Task inputs
━━━━━━

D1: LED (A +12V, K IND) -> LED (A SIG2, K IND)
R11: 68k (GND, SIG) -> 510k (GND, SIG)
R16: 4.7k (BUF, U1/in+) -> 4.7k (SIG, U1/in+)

━━━━━━

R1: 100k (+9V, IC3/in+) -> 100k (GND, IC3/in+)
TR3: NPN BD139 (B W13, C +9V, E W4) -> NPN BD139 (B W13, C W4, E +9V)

━━━━━━

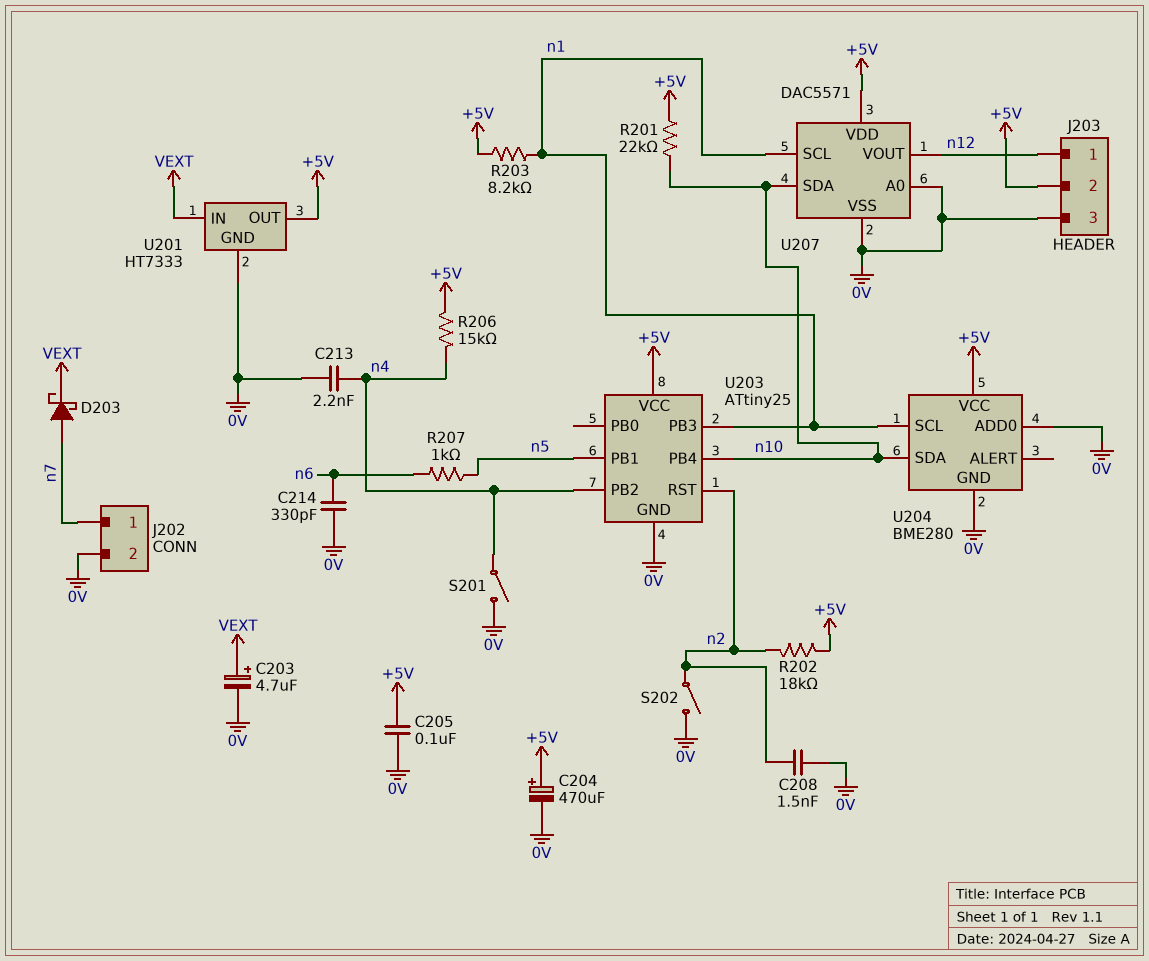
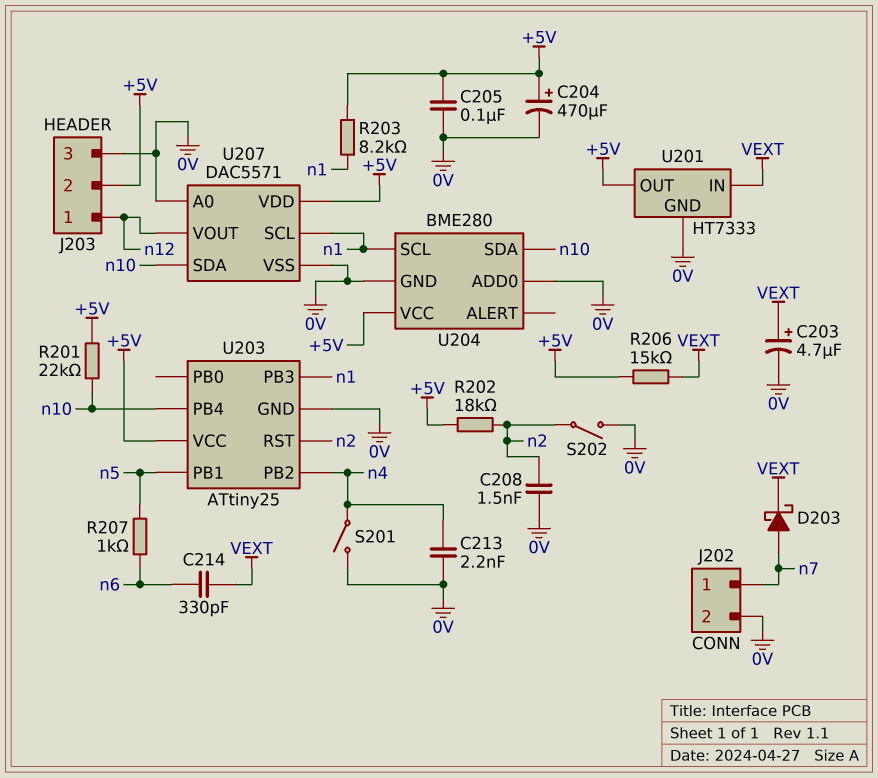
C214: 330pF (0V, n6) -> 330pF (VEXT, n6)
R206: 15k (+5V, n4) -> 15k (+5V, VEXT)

━━━━━━

Every line in the data above that contains the word "VEXT" should be copied.

Solution
C214: 330pF (0V, n6) -> 330pF (VEXT, n6)
R206: 15k (+5V, n4) -> 15k (+5V, VEXT)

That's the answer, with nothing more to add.